Problem to solve => Of the lines listed below, return exactly those that run from the line containing "(227, 342) = (453, 570): none -> orange house" through the line containing "(399, 140) = (541, 253): brown", both included.
[Records provided Boundary: Start]
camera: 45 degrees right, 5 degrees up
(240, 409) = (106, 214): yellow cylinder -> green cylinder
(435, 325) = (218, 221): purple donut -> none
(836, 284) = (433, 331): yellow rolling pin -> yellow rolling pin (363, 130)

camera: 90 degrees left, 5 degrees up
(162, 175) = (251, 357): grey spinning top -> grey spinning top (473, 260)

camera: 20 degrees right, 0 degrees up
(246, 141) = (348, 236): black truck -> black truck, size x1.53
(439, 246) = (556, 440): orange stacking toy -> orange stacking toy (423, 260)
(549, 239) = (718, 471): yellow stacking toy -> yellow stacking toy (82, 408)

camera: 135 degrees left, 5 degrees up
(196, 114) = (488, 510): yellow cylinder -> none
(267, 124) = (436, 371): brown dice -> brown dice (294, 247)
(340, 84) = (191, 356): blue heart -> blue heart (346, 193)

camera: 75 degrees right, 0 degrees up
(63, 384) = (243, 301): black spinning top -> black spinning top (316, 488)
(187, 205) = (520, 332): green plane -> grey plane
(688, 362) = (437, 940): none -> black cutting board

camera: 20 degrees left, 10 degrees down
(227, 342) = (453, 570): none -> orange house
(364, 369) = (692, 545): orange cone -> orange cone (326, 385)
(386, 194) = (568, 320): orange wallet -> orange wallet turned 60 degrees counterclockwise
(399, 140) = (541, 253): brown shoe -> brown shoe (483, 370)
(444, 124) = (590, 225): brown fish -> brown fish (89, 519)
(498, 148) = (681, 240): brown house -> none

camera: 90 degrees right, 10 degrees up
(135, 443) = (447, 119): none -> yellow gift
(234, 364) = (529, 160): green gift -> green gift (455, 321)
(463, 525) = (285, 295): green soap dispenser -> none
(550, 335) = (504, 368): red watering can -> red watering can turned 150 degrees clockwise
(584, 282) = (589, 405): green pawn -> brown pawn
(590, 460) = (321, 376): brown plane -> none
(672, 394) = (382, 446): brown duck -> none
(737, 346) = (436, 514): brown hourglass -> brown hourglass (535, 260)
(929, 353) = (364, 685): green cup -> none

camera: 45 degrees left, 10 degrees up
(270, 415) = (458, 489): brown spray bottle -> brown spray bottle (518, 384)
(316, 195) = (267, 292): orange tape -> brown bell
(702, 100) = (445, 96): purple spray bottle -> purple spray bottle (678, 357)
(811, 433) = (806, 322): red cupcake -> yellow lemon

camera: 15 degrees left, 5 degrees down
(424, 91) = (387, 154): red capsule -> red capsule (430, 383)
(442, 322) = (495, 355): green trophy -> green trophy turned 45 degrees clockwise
[Records provided Boundary: End]
Solution to this exercise =>
(227, 342) = (453, 570): none -> orange house
(364, 369) = (692, 545): orange cone -> orange cone (326, 385)
(386, 194) = (568, 320): orange wallet -> orange wallet turned 60 degrees counterclockwise
(399, 140) = (541, 253): brown shoe -> brown shoe (483, 370)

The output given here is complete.